EXERCISE MATERIAL Block Start
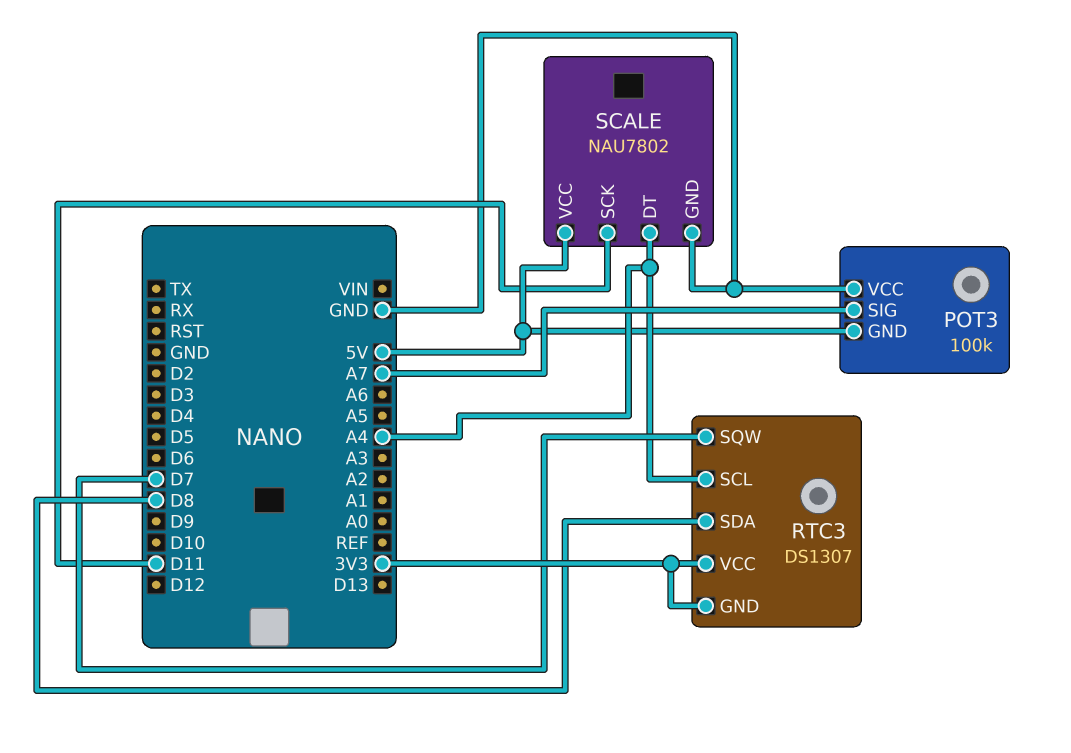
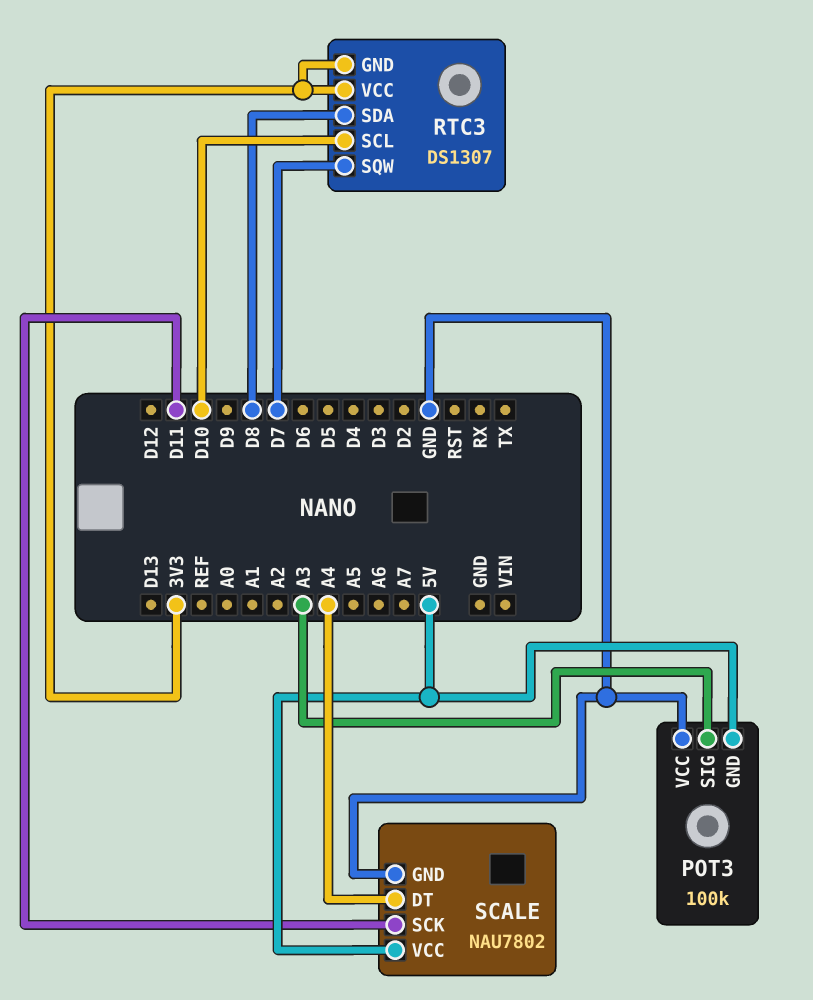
POT3 pin SIG: A7 -> A3
RTC3 pin SCL: A4 -> D10

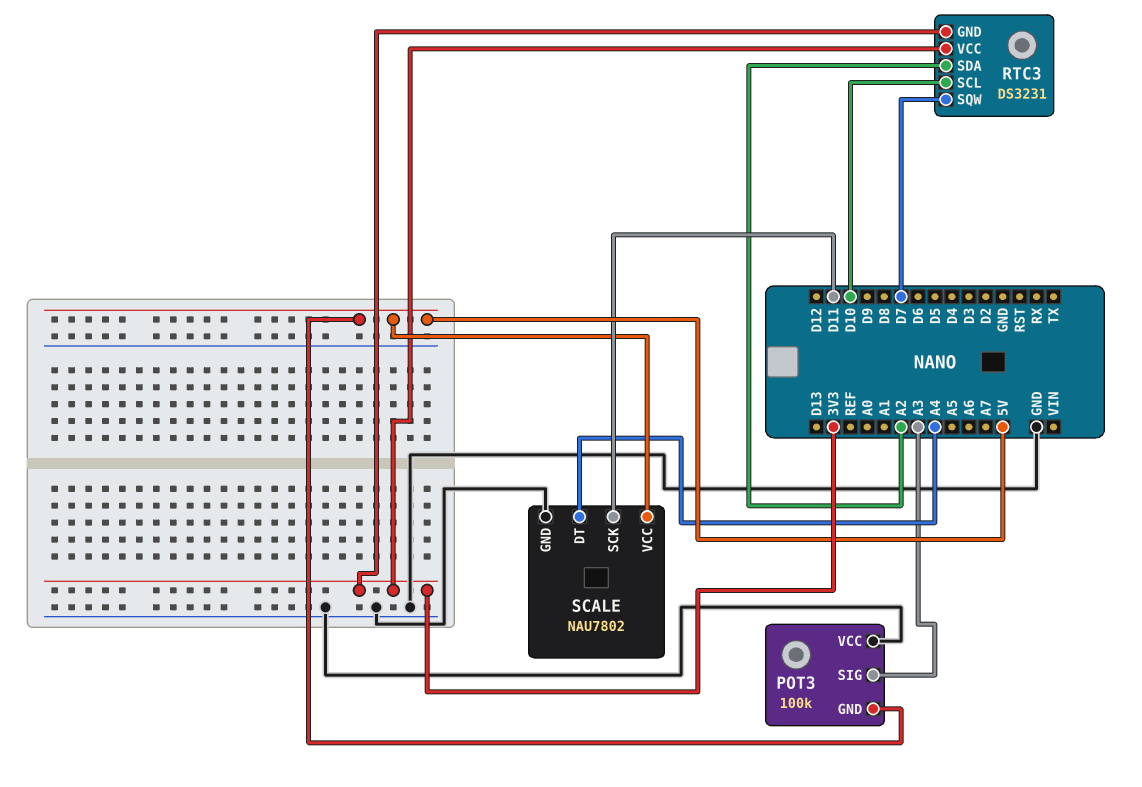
RTC3: DS1307 -> DS3231
RTC3 pin SDA: D8 -> A2

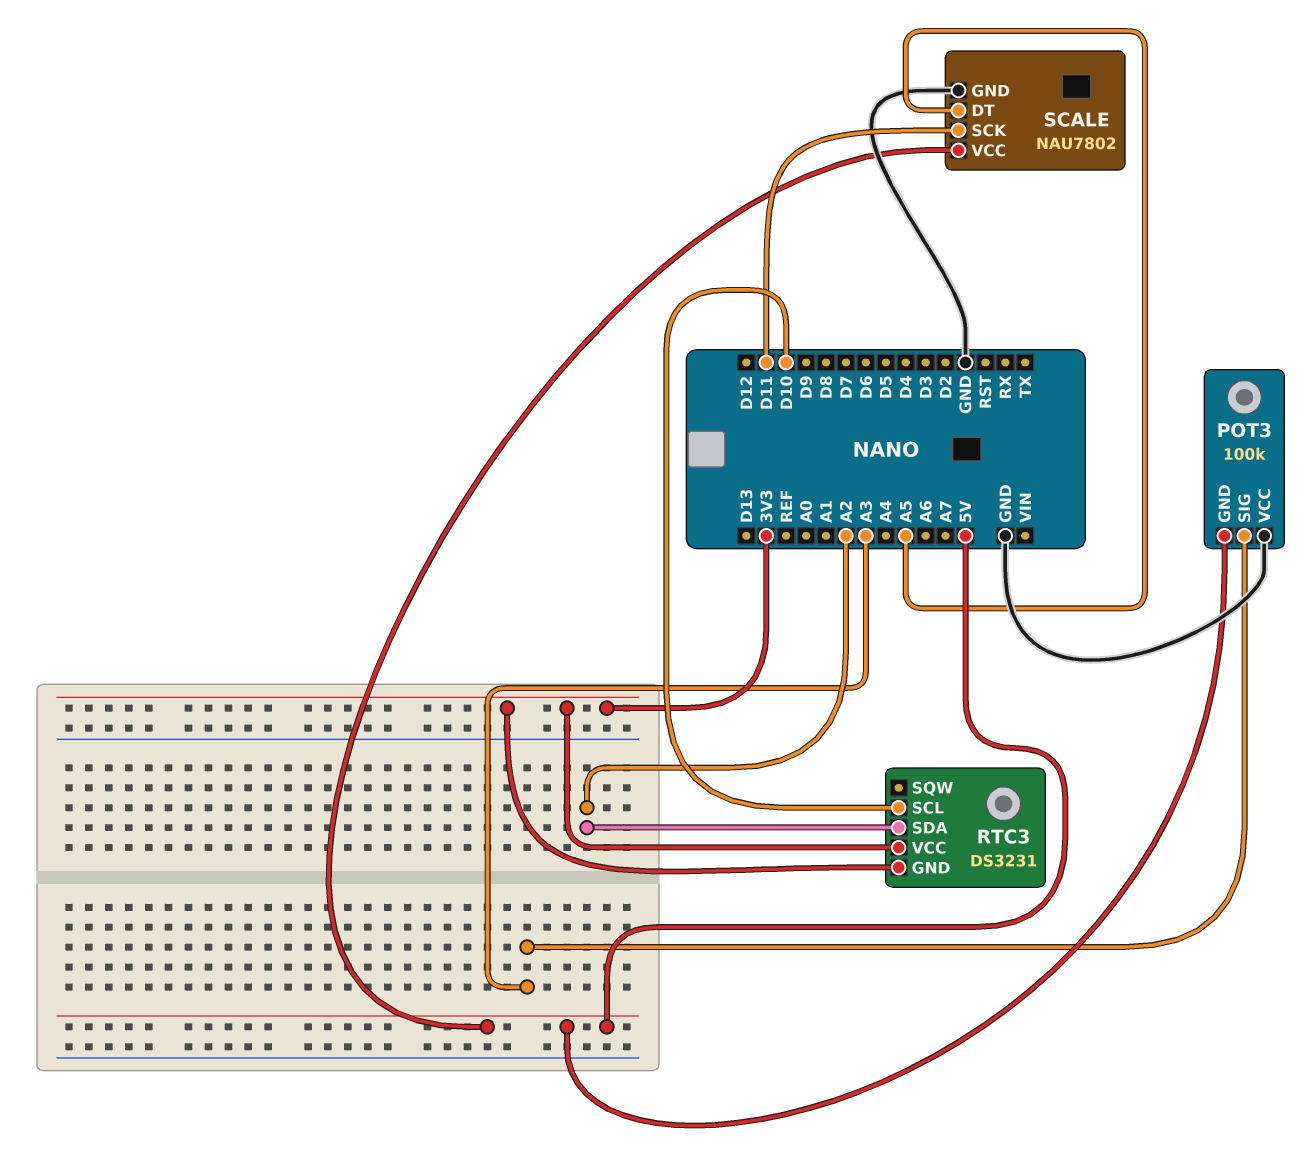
RTC3 pin SQW: D7 -> none
SCALE pin DT: A4 -> A5

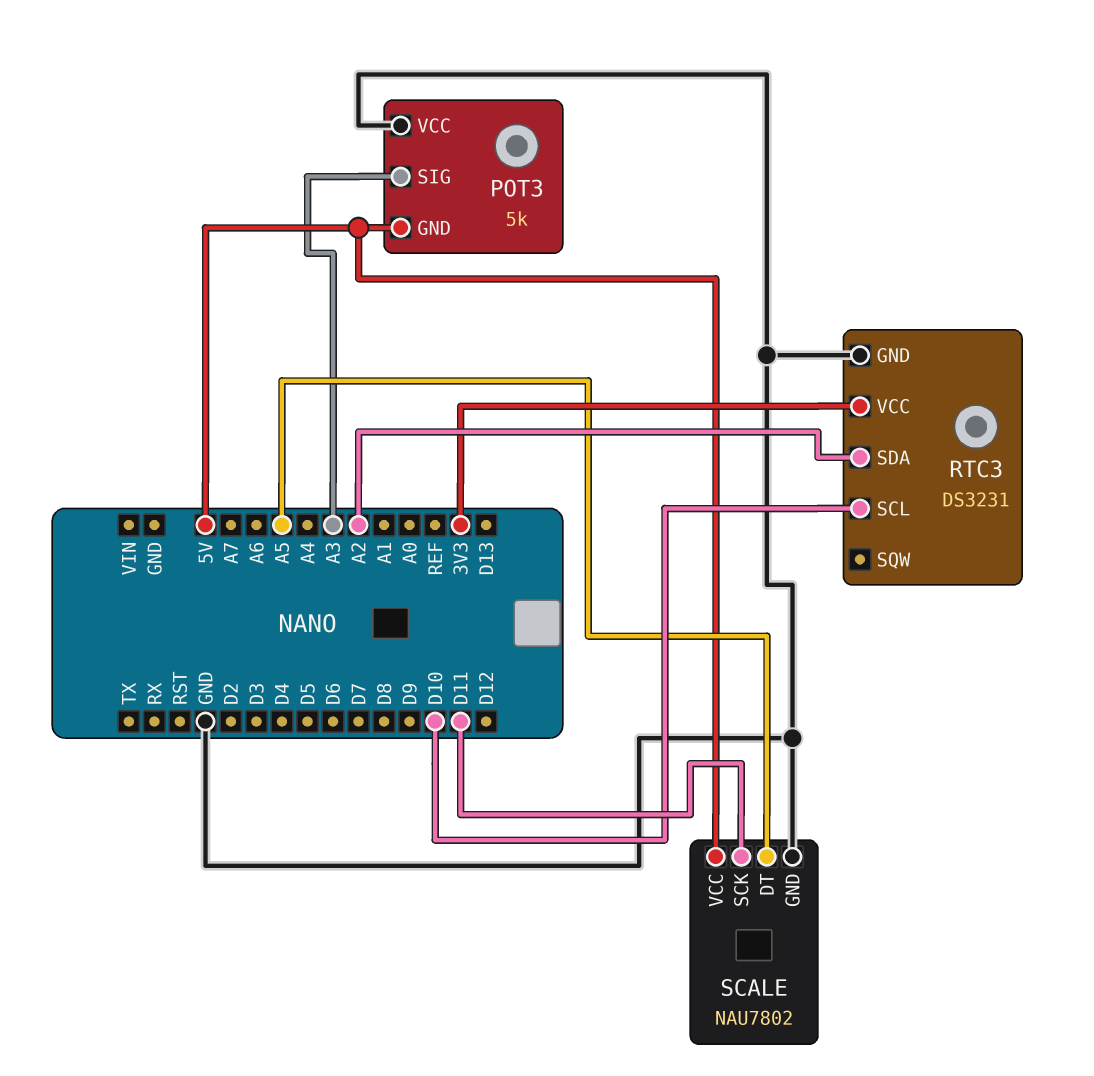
POT3: 100k -> 5k
RTC3 pin GND: 3V3 -> GND

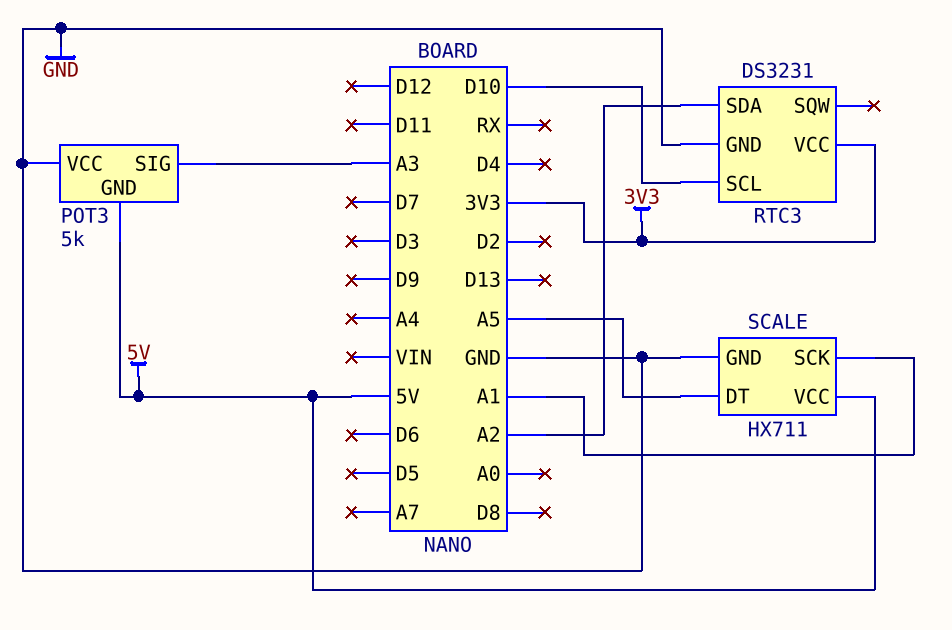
SCALE: NAU7802 -> HX711
SCALE pin SCK: D11 -> A1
EXERCISE MATERIAL Block End
- [YOUR GOAL]
Find the lines above with the word "SCALE". Copy them out.

- [TASK OUTPUT]
SCALE pin DT: A4 -> A5
SCALE: NAU7802 -> HX711
SCALE pin SCK: D11 -> A1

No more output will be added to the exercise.